**EXERCISE BRIEF**
In which lines of the data does the string "diode" appear? Copy every one.

(Version difference data)
- - - - - - -

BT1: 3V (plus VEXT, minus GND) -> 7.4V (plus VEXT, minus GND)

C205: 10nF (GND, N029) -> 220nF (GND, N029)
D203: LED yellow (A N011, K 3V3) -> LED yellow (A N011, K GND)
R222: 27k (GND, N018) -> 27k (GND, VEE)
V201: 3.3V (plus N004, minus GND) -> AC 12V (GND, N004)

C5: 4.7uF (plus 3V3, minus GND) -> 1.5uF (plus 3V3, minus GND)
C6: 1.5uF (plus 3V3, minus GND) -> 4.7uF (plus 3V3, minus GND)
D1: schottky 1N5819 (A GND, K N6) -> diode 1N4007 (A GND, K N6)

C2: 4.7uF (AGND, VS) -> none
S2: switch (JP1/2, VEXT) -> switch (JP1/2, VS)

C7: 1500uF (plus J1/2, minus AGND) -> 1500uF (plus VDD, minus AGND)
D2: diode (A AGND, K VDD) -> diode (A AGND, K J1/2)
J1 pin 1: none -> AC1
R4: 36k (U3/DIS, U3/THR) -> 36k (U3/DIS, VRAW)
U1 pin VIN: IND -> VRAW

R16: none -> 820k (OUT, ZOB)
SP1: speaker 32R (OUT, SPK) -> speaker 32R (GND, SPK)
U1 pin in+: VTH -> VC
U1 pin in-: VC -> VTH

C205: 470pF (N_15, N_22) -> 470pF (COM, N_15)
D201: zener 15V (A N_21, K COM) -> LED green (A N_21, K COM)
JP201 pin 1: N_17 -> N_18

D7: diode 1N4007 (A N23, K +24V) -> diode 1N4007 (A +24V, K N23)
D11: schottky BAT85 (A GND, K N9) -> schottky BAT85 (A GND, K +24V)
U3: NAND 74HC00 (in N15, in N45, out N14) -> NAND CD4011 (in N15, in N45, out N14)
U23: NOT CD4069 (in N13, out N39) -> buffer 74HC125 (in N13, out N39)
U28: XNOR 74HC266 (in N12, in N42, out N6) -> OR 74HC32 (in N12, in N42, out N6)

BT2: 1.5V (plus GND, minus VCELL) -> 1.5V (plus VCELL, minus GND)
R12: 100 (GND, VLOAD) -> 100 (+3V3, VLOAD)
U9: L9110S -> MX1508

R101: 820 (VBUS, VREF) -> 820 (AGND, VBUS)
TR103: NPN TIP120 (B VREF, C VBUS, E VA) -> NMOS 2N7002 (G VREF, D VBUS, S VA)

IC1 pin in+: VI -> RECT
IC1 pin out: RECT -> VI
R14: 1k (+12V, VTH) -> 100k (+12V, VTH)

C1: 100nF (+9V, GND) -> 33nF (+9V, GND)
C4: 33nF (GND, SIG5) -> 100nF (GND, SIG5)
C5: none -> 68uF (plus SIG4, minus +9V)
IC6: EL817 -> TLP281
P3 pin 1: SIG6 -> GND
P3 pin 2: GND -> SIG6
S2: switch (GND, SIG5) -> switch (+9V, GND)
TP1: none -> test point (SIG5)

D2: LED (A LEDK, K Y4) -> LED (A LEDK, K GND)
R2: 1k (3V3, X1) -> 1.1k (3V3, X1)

- - - - - - -

**EXPECTED OUTPUT**
D1: schottky 1N5819 (A GND, K N6) -> diode 1N4007 (A GND, K N6)
D2: diode (A AGND, K VDD) -> diode (A AGND, K J1/2)
D7: diode 1N4007 (A N23, K +24V) -> diode 1N4007 (A +24V, K N23)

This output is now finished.